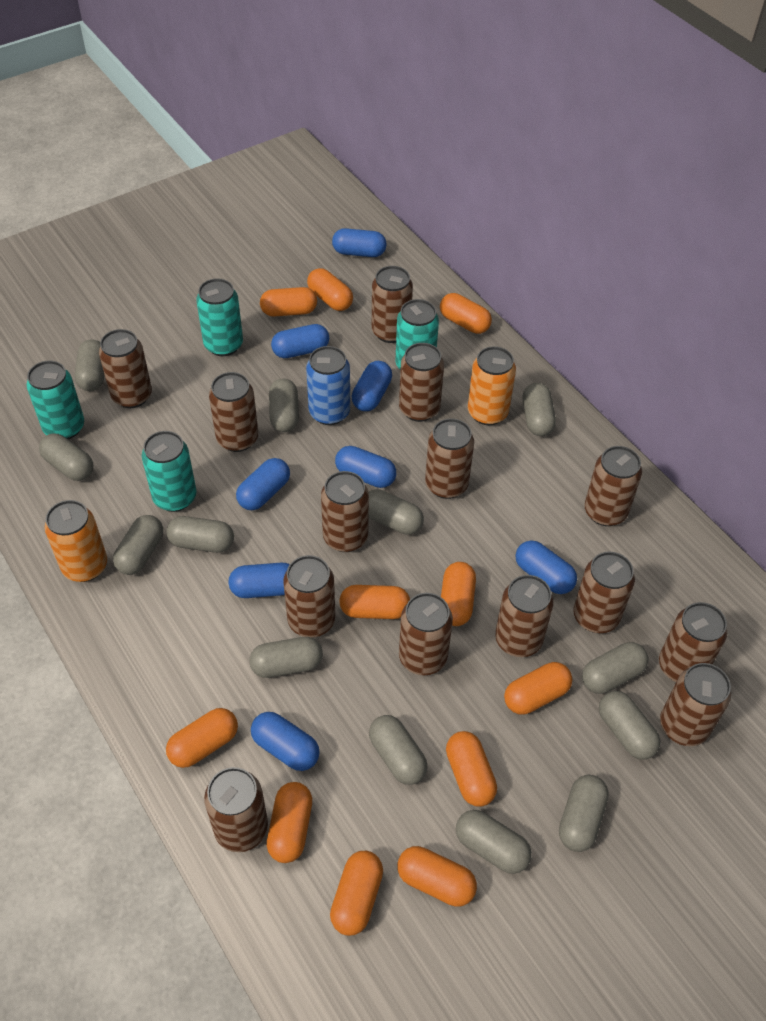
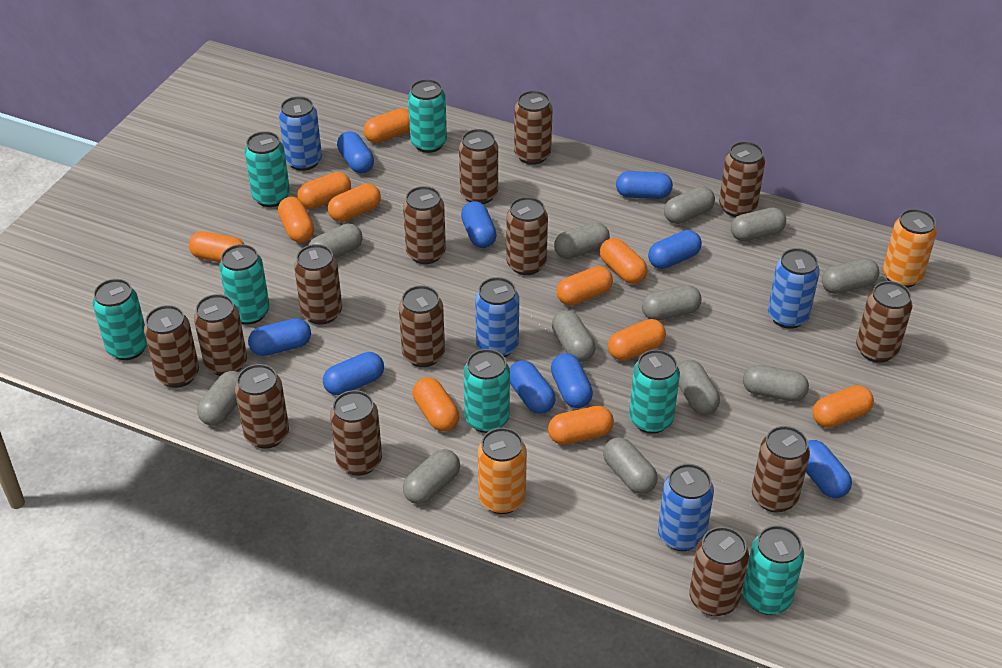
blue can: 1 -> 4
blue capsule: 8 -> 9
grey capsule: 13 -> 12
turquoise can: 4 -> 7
...
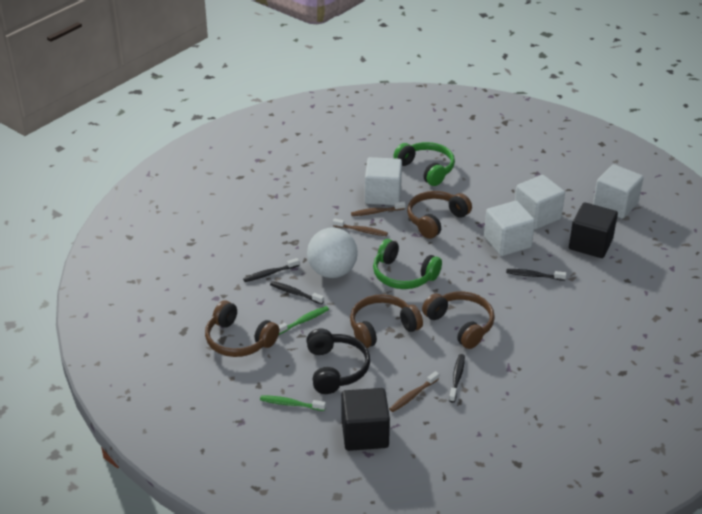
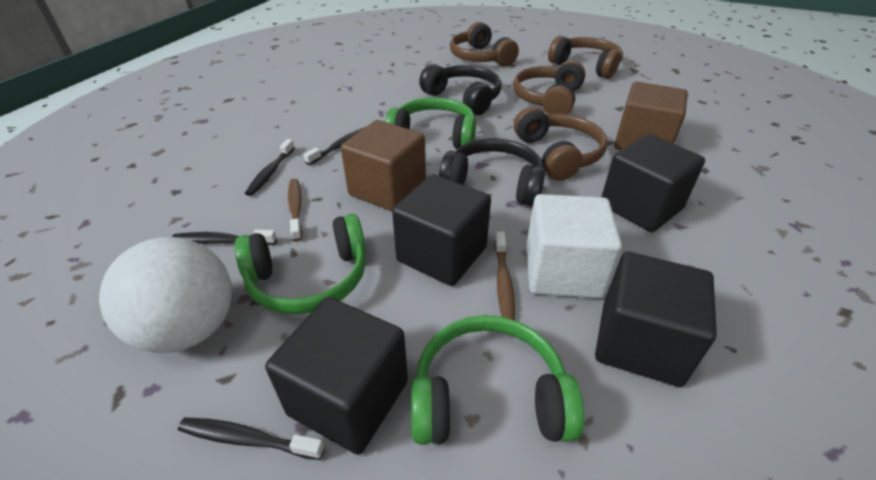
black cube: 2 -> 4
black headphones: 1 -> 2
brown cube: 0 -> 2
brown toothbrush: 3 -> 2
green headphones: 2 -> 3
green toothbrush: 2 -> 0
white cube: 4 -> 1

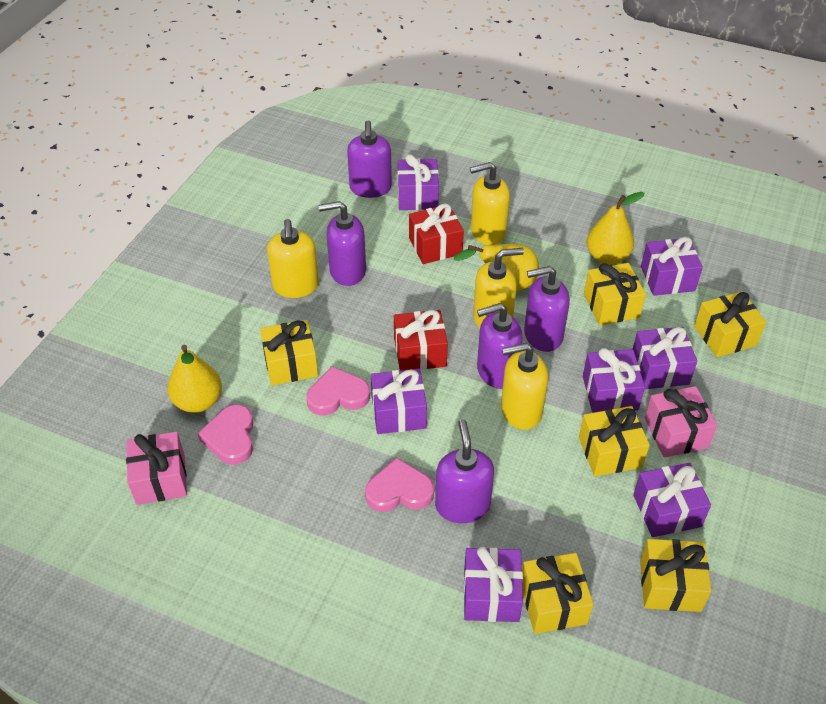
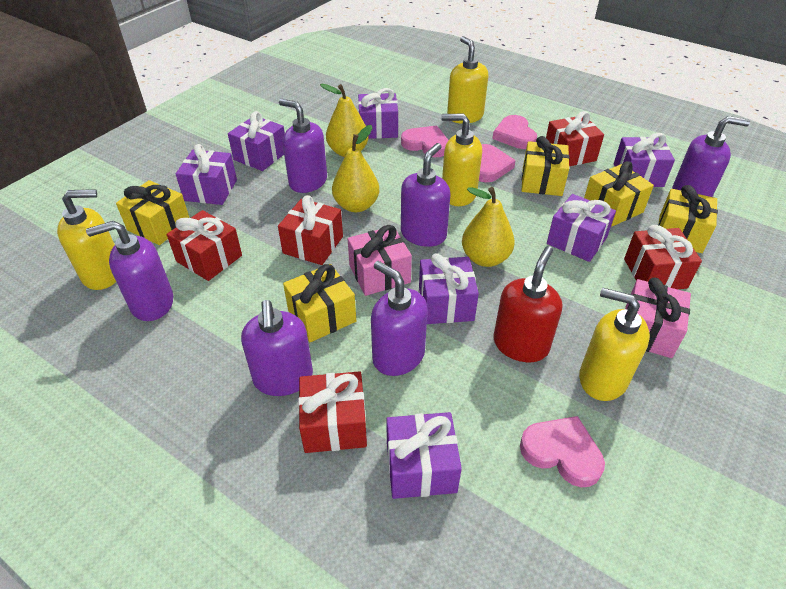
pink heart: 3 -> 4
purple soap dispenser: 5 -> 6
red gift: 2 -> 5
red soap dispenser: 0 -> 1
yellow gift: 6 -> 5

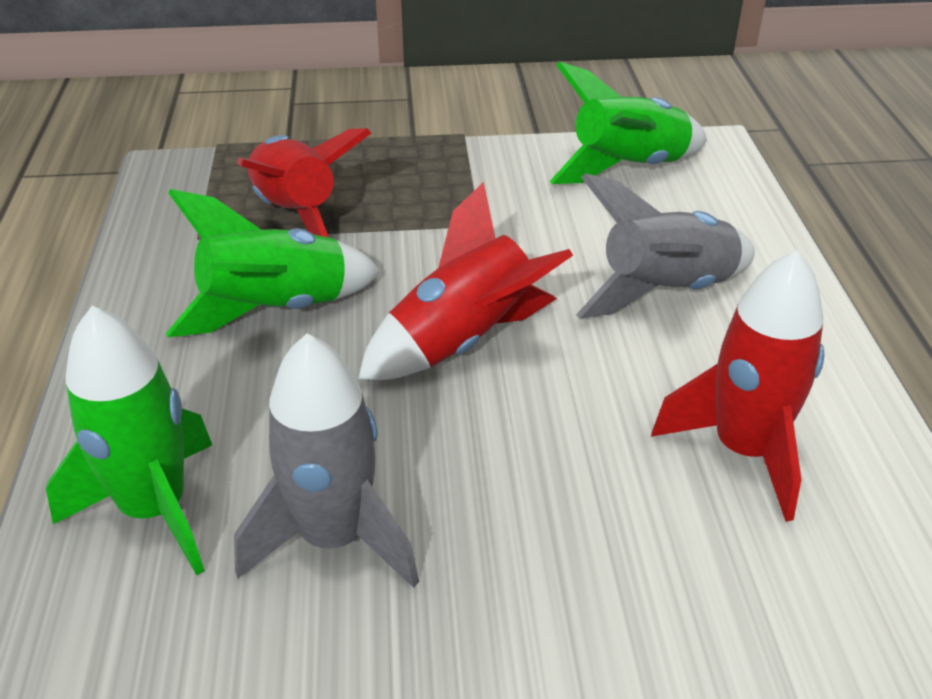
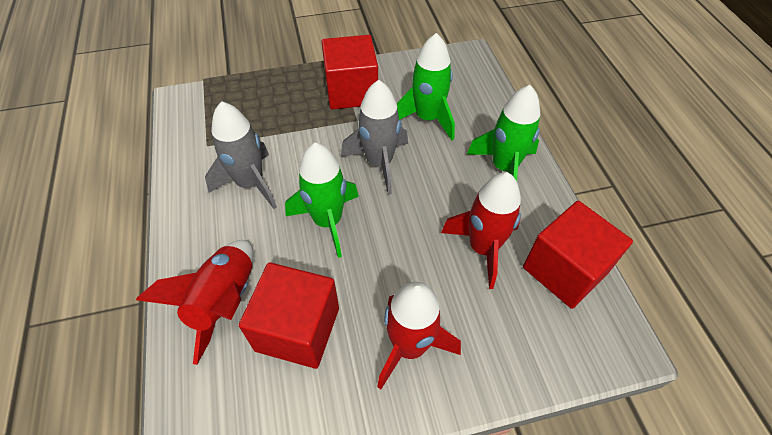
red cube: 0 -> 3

--- TASK OBJECTIVE ---
Each line in the entries above that includes the string "soap" should be extracted.

--- EXERCISE ANSWER ---
purple soap dispenser: 5 -> 6
red soap dispenser: 0 -> 1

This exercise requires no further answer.